▶
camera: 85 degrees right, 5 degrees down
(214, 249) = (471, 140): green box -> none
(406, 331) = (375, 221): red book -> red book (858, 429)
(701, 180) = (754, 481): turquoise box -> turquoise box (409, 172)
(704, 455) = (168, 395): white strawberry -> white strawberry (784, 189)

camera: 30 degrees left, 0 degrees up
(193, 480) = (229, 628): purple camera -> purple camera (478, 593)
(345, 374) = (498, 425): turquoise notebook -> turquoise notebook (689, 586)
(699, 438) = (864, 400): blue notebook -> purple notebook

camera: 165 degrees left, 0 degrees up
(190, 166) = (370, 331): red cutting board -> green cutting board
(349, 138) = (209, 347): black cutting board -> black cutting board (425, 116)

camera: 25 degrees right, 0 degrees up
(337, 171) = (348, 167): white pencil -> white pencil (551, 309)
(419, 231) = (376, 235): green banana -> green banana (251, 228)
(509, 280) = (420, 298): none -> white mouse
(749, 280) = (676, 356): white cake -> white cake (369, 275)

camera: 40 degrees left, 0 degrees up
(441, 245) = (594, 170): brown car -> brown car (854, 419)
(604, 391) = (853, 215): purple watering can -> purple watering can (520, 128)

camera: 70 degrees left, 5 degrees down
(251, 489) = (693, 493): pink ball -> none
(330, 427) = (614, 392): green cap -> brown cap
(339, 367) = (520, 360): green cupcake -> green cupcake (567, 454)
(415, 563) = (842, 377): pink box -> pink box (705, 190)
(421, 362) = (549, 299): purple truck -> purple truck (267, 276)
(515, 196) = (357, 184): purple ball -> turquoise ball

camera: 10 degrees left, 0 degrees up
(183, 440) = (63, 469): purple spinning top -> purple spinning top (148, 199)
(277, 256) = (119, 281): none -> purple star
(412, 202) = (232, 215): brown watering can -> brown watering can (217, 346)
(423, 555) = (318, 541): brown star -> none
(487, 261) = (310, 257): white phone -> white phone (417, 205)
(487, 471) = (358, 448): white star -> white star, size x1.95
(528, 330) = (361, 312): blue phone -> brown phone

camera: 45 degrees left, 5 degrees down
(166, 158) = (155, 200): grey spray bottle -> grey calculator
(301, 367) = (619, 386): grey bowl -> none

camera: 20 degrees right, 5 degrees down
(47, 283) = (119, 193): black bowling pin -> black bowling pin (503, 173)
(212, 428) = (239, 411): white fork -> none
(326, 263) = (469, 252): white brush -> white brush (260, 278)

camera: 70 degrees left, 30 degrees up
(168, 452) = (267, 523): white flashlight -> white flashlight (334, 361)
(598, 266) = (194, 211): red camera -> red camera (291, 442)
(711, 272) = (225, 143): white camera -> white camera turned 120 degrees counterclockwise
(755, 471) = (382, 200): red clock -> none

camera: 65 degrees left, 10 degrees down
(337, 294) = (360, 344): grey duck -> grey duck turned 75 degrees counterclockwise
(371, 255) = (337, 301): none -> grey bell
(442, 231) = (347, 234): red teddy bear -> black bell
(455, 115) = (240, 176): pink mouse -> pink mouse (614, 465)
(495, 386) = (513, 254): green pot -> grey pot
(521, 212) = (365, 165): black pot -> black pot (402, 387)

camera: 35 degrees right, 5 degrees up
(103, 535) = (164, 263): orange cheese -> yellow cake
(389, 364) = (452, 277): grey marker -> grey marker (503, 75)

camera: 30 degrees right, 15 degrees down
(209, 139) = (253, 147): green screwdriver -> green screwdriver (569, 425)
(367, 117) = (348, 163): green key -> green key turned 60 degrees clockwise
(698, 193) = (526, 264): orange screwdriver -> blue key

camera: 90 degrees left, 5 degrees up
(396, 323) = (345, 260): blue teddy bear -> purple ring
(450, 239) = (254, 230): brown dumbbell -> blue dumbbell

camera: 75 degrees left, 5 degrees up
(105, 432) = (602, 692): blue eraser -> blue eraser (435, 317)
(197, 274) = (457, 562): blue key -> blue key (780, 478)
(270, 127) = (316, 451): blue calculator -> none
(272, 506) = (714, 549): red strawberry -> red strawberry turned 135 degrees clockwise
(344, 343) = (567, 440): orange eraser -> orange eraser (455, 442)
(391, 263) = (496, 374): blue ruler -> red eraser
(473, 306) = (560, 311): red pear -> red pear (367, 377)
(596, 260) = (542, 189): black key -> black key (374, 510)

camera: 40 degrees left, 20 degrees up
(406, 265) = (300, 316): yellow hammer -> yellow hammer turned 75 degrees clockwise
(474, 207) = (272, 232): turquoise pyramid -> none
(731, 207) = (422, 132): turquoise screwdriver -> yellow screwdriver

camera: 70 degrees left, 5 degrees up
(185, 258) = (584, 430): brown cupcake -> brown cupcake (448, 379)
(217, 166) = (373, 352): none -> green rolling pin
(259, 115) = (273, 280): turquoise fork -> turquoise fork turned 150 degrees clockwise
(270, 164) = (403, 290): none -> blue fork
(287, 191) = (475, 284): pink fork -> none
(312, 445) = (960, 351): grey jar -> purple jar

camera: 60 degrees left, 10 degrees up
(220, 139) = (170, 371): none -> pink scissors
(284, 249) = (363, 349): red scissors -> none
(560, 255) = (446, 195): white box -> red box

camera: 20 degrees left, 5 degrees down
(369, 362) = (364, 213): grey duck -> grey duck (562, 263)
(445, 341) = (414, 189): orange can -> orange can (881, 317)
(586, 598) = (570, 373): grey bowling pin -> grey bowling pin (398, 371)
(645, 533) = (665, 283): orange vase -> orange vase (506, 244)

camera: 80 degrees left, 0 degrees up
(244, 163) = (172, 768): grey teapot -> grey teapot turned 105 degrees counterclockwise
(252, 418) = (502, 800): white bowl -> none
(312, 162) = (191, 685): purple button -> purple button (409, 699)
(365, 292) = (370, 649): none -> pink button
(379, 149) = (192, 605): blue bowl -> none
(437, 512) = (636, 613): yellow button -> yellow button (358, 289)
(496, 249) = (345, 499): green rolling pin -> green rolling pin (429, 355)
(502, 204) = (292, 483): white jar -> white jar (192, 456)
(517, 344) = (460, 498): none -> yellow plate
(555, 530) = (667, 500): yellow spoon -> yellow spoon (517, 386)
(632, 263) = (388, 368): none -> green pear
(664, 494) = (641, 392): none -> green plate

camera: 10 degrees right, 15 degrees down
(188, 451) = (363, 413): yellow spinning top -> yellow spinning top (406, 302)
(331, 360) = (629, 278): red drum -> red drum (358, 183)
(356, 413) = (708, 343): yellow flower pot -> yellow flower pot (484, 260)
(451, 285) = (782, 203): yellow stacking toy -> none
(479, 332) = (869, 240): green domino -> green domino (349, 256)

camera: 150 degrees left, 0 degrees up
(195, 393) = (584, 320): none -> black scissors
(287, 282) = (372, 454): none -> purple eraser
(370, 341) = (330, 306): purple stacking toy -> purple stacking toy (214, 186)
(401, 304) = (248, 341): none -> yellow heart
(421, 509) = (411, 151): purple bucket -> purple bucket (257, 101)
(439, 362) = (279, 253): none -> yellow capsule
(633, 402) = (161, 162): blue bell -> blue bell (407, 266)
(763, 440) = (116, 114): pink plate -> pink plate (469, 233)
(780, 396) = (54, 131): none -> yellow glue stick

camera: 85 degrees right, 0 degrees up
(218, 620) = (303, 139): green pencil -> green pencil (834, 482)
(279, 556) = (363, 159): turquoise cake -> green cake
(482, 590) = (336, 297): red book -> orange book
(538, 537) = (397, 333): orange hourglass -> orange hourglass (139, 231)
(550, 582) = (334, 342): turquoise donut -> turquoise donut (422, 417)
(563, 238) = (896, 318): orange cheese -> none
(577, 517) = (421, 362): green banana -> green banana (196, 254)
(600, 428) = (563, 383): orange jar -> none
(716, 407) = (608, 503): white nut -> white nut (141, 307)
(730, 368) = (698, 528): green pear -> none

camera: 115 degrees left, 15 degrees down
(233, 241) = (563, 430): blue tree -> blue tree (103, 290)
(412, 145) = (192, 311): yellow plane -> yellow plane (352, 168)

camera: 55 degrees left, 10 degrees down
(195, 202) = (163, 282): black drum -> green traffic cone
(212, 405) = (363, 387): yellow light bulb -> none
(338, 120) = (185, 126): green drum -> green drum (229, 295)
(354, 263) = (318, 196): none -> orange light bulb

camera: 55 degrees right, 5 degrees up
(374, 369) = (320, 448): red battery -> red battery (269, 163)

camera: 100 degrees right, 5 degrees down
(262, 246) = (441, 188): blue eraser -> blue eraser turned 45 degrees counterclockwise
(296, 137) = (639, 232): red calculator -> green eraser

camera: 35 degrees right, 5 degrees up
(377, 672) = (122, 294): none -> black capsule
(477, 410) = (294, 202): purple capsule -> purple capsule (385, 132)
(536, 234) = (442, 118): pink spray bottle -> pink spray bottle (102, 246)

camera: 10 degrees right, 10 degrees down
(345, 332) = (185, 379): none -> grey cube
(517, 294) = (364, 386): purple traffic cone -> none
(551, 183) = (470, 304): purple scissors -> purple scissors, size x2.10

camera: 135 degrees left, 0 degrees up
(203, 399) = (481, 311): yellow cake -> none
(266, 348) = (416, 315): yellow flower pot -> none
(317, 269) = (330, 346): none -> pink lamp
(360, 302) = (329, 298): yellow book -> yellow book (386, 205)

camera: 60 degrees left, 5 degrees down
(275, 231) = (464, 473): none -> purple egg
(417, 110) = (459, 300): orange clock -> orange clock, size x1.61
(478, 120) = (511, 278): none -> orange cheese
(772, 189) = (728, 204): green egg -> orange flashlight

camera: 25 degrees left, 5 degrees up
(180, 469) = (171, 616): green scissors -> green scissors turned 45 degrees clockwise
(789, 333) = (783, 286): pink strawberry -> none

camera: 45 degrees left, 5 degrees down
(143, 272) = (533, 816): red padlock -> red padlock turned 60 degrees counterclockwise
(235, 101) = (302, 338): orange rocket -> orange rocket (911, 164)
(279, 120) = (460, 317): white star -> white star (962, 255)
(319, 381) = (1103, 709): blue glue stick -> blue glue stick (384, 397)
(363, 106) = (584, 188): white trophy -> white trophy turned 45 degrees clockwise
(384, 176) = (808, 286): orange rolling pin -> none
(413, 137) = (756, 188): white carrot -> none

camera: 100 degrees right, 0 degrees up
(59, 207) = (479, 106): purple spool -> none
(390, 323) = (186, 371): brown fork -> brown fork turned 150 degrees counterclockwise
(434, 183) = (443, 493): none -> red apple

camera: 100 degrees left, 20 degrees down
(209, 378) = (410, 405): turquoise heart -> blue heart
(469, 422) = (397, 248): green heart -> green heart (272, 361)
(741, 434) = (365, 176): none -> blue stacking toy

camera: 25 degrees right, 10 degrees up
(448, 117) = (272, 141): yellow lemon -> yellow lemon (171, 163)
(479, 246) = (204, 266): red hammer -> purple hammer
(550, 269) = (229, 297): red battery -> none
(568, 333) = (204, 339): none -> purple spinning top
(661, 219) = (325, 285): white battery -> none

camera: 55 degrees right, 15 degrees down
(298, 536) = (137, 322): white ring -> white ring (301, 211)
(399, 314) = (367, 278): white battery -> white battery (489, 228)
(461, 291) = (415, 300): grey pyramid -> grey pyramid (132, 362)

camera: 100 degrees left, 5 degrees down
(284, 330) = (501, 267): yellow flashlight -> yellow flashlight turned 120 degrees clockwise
◀
# Task:
Please give again the lines above between the line holding "(195, 202) = (163, 282): black" and the line holding "(266, 348) = (416, 315): yellow", inclusive, exactly as they are and with nothing added.

# Answer:
(195, 202) = (163, 282): black drum -> green traffic cone
(212, 405) = (363, 387): yellow light bulb -> none
(338, 120) = (185, 126): green drum -> green drum (229, 295)
(354, 263) = (318, 196): none -> orange light bulb

camera: 55 degrees right, 5 degrees up
(374, 369) = (320, 448): red battery -> red battery (269, 163)

camera: 100 degrees right, 5 degrees down
(262, 246) = (441, 188): blue eraser -> blue eraser turned 45 degrees counterclockwise
(296, 137) = (639, 232): red calculator -> green eraser

camera: 35 degrees right, 5 degrees up
(377, 672) = (122, 294): none -> black capsule
(477, 410) = (294, 202): purple capsule -> purple capsule (385, 132)
(536, 234) = (442, 118): pink spray bottle -> pink spray bottle (102, 246)

camera: 10 degrees right, 10 degrees down
(345, 332) = (185, 379): none -> grey cube
(517, 294) = (364, 386): purple traffic cone -> none
(551, 183) = (470, 304): purple scissors -> purple scissors, size x2.10

camera: 135 degrees left, 0 degrees up
(203, 399) = (481, 311): yellow cake -> none
(266, 348) = (416, 315): yellow flower pot -> none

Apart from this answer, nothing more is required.